* What is required *
Would you return, word for word, the lines of the data below from the line with "camera: 155 degrees left, 5 degrees down" through the line with "(651, 250) = (209, 464): orange", and no others?

====== Listed records

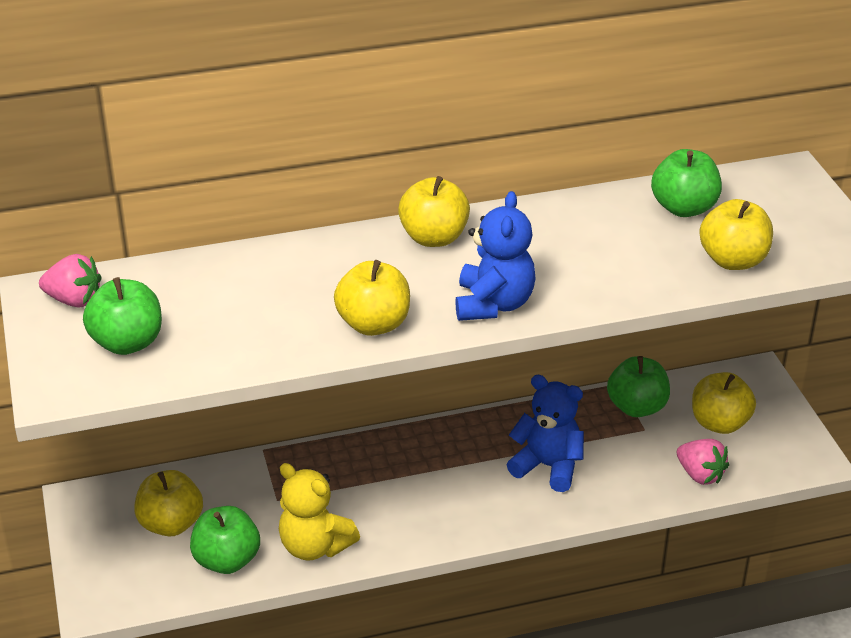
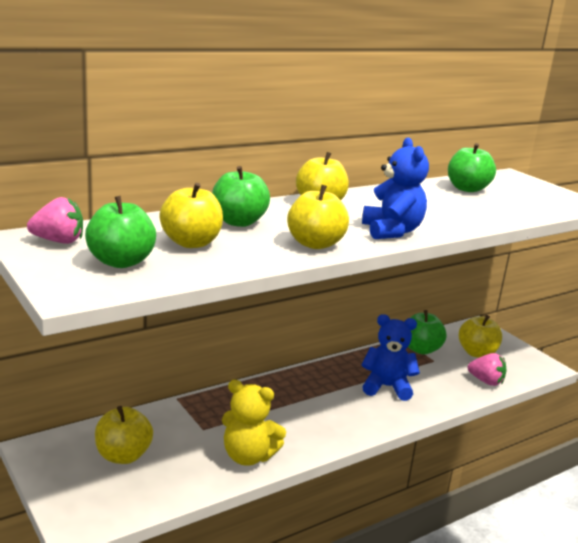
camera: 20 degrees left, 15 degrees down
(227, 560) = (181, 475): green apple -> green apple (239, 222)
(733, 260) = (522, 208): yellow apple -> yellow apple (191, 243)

============
====== Listed records

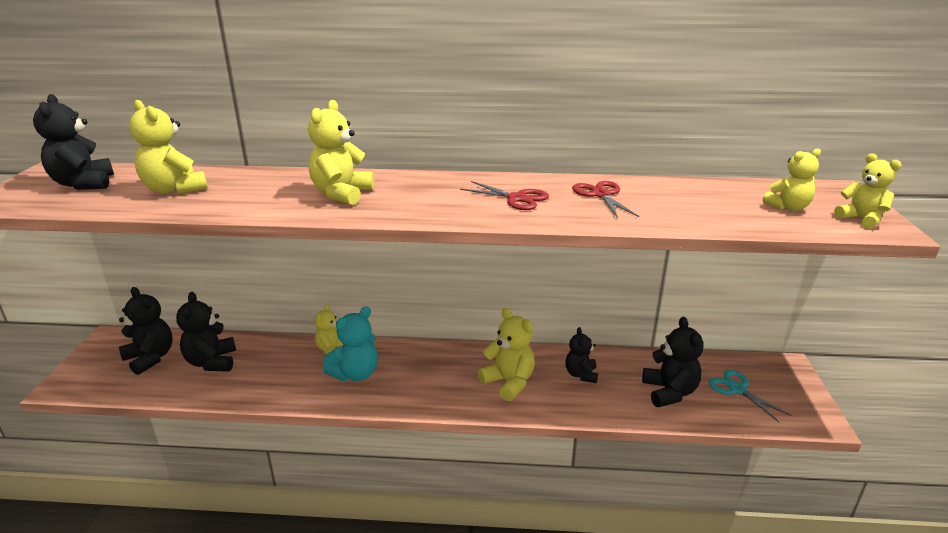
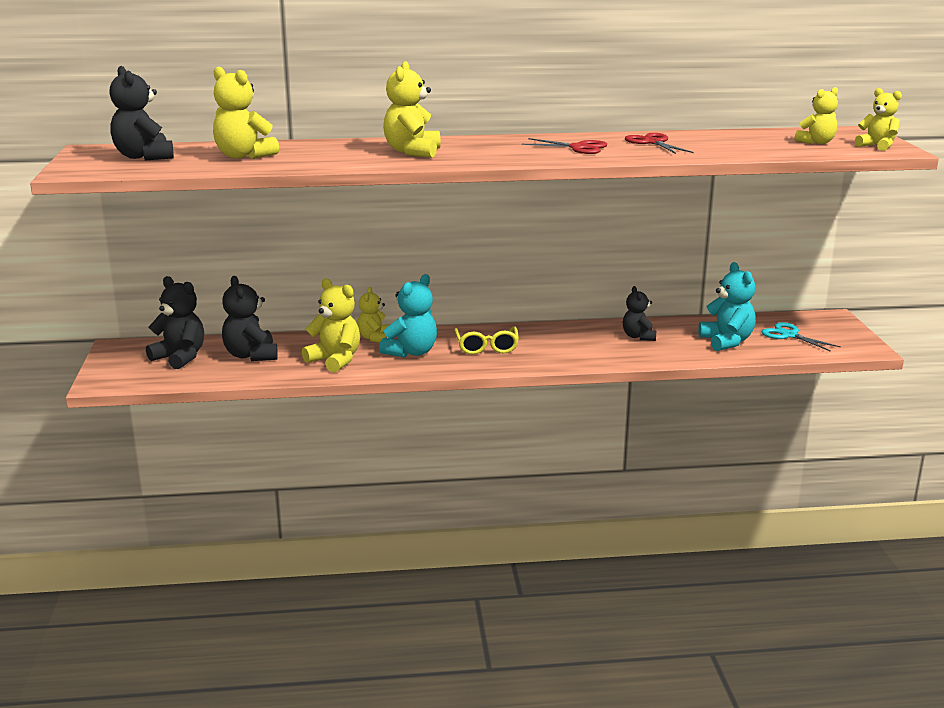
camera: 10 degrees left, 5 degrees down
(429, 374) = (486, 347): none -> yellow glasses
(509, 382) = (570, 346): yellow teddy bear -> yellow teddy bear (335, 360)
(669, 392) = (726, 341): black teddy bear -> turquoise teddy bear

============
====== Listed records

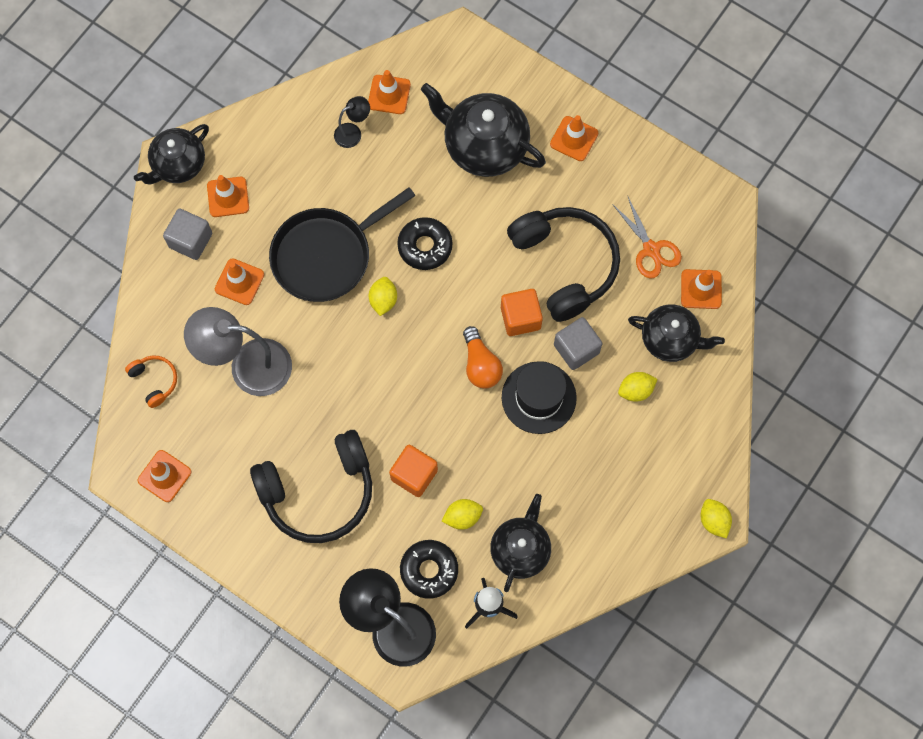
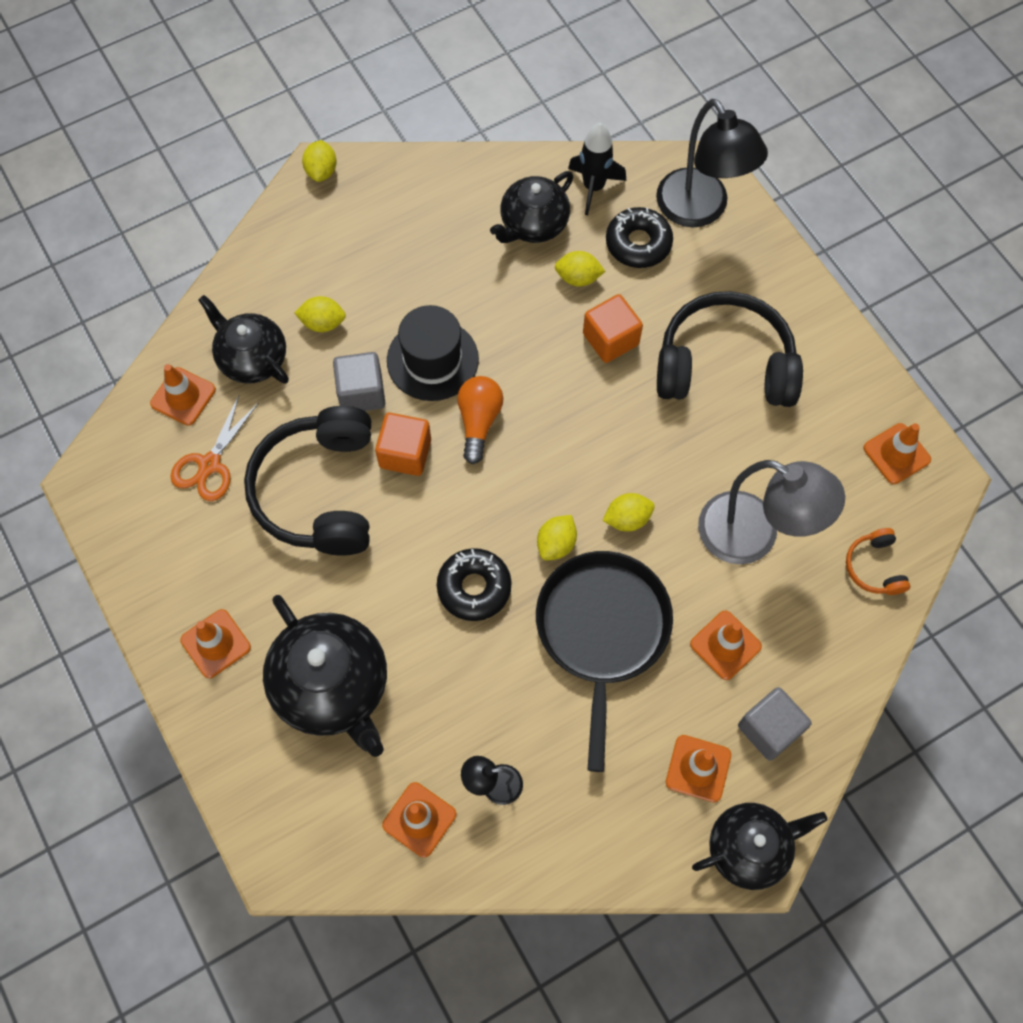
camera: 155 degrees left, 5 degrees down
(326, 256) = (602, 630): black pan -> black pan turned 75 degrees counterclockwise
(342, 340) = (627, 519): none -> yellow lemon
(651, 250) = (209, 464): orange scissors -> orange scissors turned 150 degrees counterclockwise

============

* Answer section *
camera: 155 degrees left, 5 degrees down
(326, 256) = (602, 630): black pan -> black pan turned 75 degrees counterclockwise
(342, 340) = (627, 519): none -> yellow lemon
(651, 250) = (209, 464): orange scissors -> orange scissors turned 150 degrees counterclockwise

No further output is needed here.